Work task
Search the entries below for the word "drum", then copy each line in which it is found.
━━━━━━━━━━
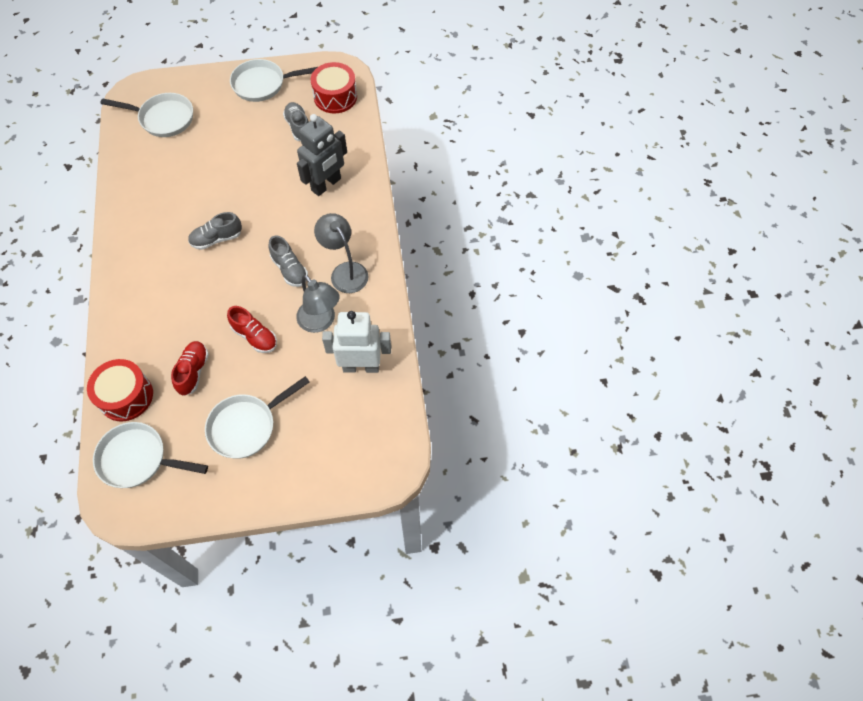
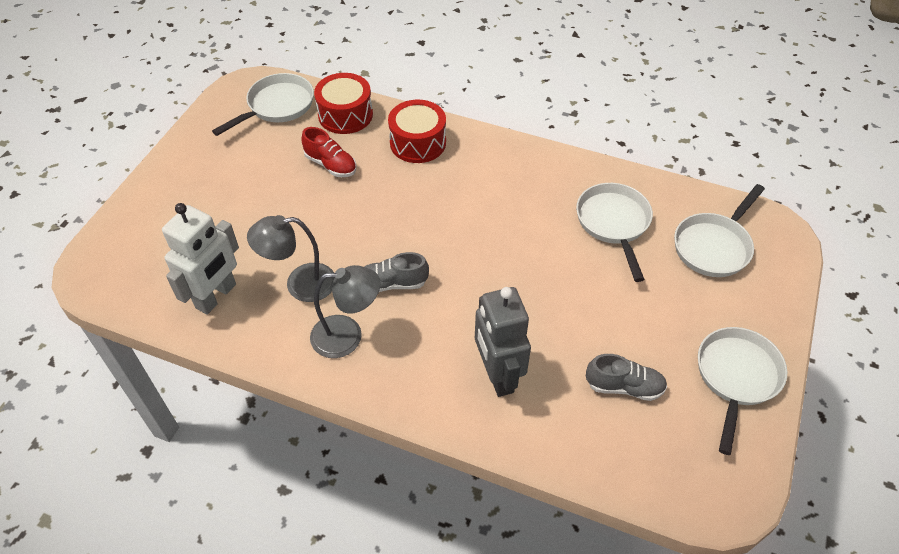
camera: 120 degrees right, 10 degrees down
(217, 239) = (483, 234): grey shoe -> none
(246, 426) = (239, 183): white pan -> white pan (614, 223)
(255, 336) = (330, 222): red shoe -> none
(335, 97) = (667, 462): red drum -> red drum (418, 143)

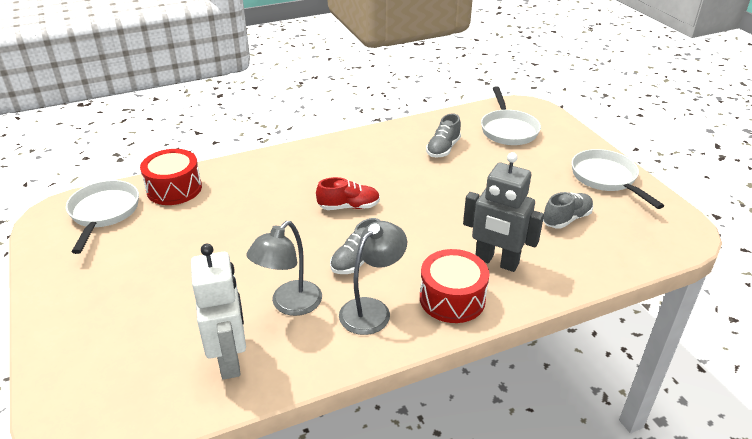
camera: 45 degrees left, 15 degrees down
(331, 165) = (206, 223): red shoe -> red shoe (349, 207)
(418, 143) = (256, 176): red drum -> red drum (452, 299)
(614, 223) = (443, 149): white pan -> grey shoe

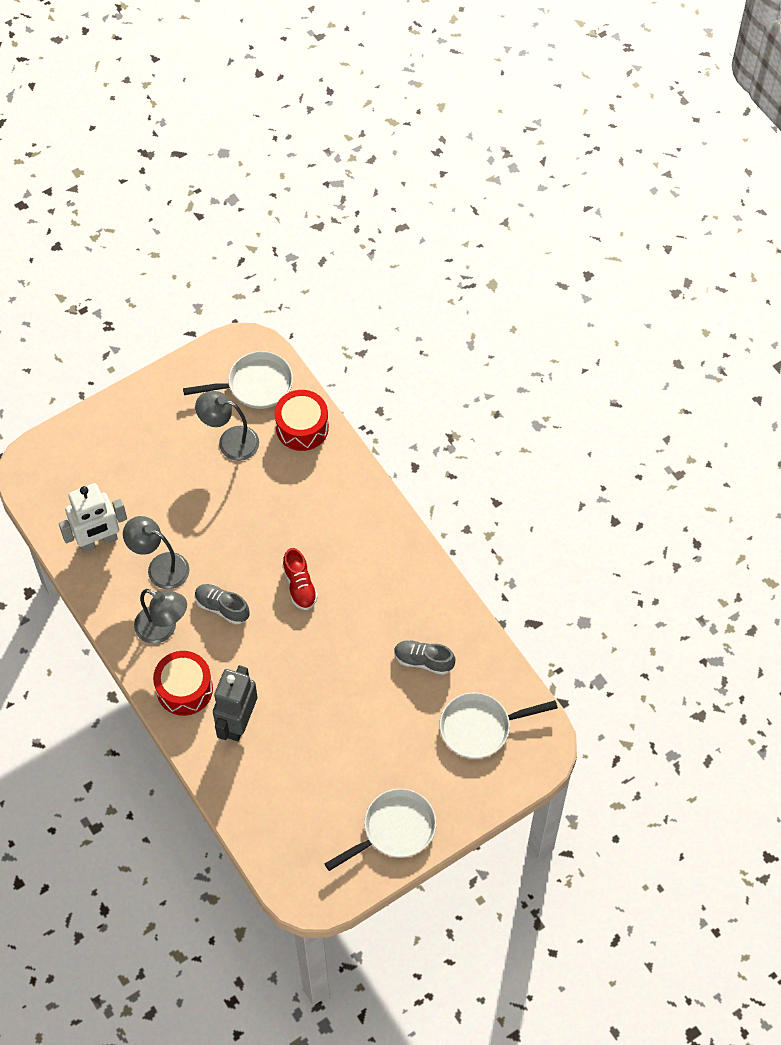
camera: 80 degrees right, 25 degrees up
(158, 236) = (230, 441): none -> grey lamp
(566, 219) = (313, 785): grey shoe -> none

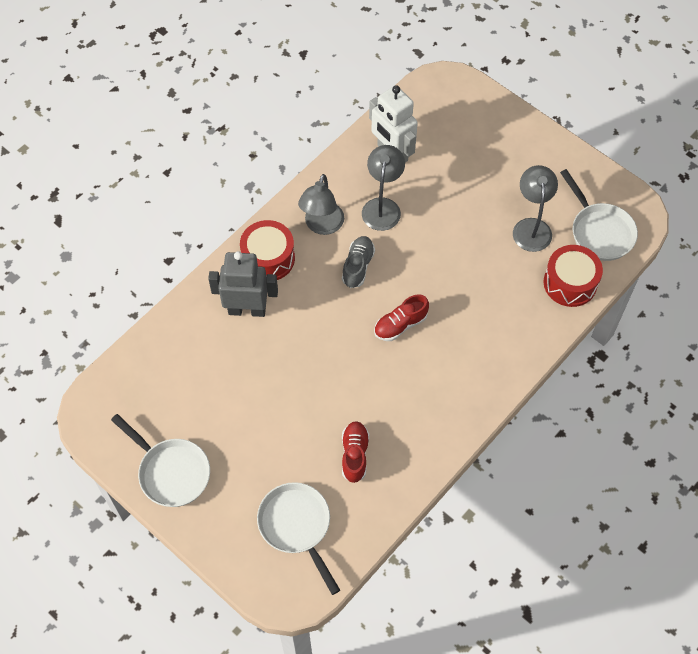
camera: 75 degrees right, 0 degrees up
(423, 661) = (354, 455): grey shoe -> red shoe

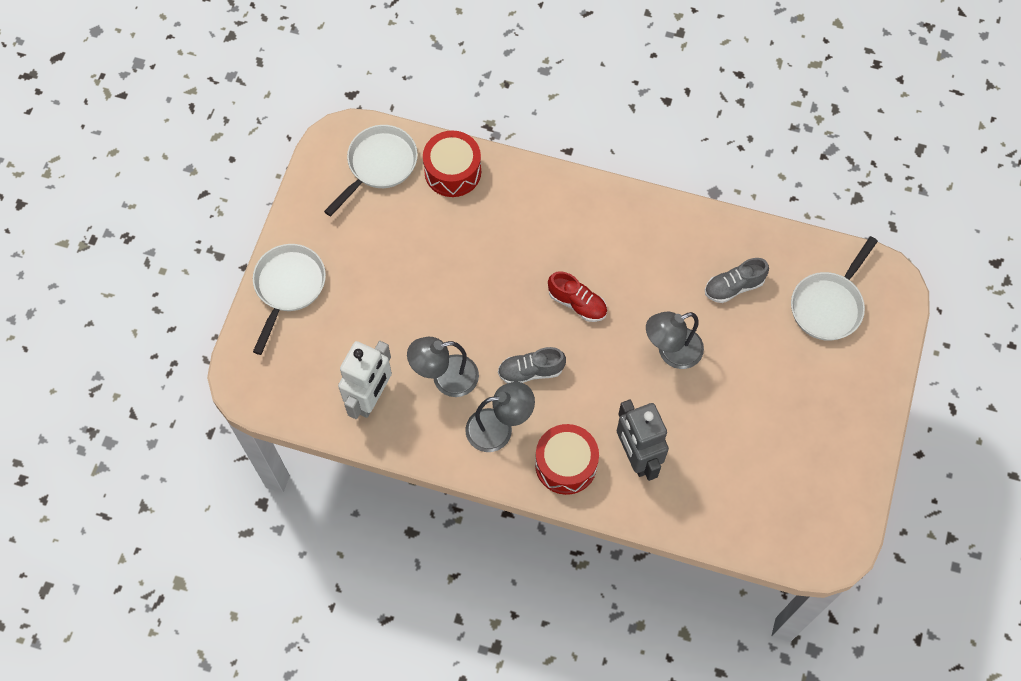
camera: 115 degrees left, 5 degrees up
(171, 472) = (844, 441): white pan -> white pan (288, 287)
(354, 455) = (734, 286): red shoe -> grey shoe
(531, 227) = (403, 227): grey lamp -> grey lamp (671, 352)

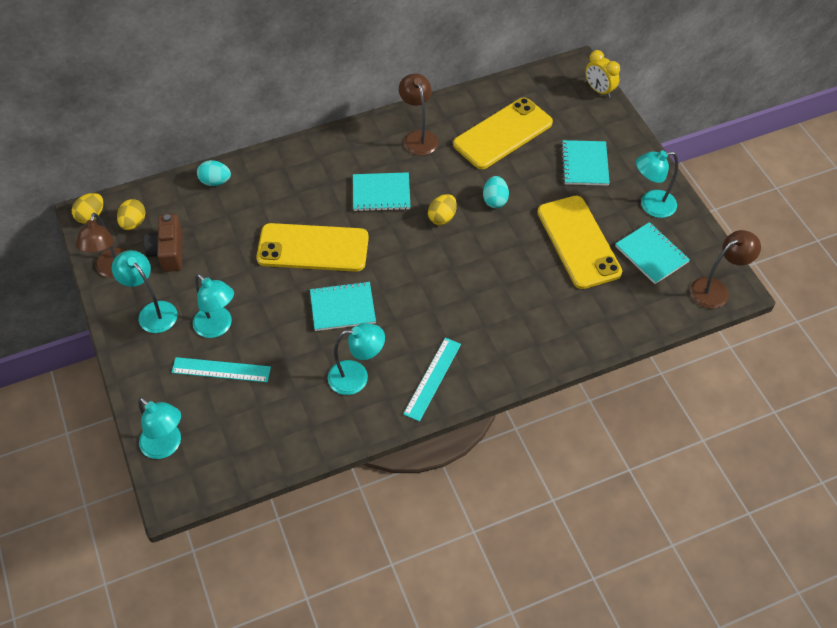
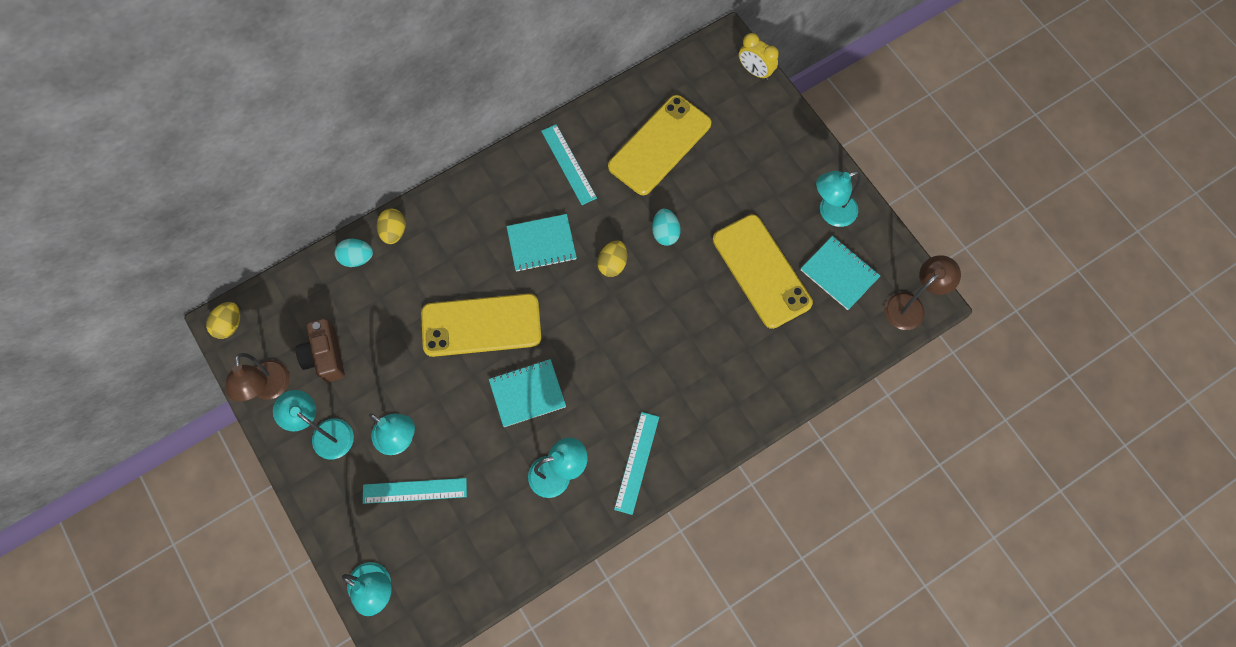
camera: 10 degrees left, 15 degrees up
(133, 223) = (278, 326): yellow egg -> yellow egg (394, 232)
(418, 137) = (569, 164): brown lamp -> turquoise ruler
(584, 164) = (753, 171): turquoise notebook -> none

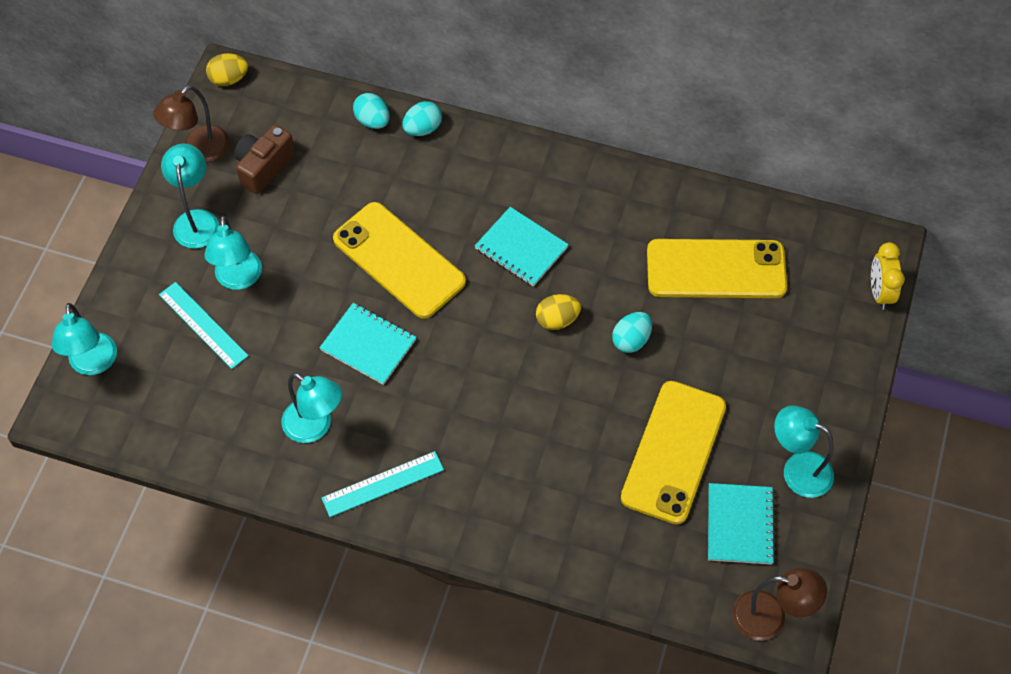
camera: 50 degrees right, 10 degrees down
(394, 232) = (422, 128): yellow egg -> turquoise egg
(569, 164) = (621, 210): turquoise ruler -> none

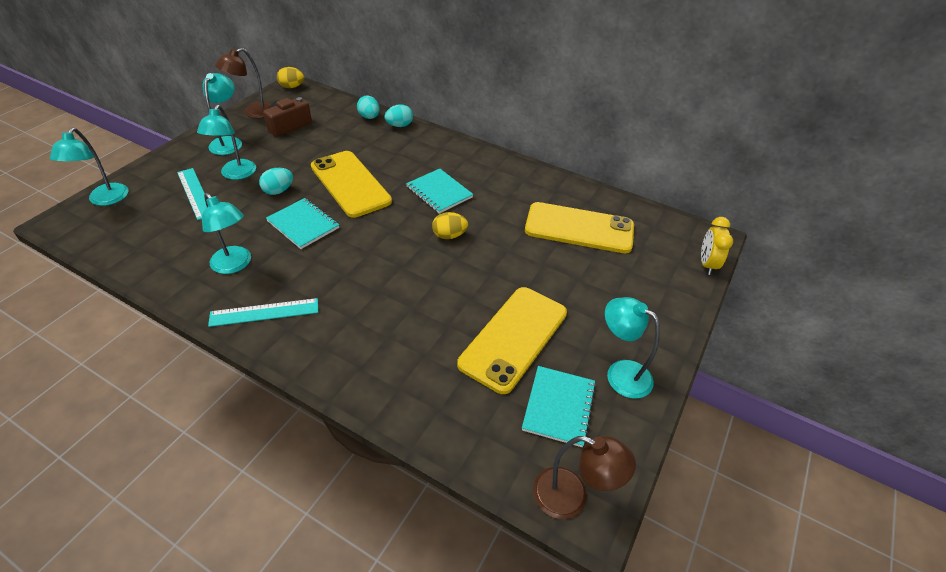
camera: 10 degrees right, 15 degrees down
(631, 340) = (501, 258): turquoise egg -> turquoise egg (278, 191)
━━━━━━━━━━
Task solution
(335, 97) = (667, 462): red drum -> red drum (418, 143)
(418, 143) = (256, 176): red drum -> red drum (452, 299)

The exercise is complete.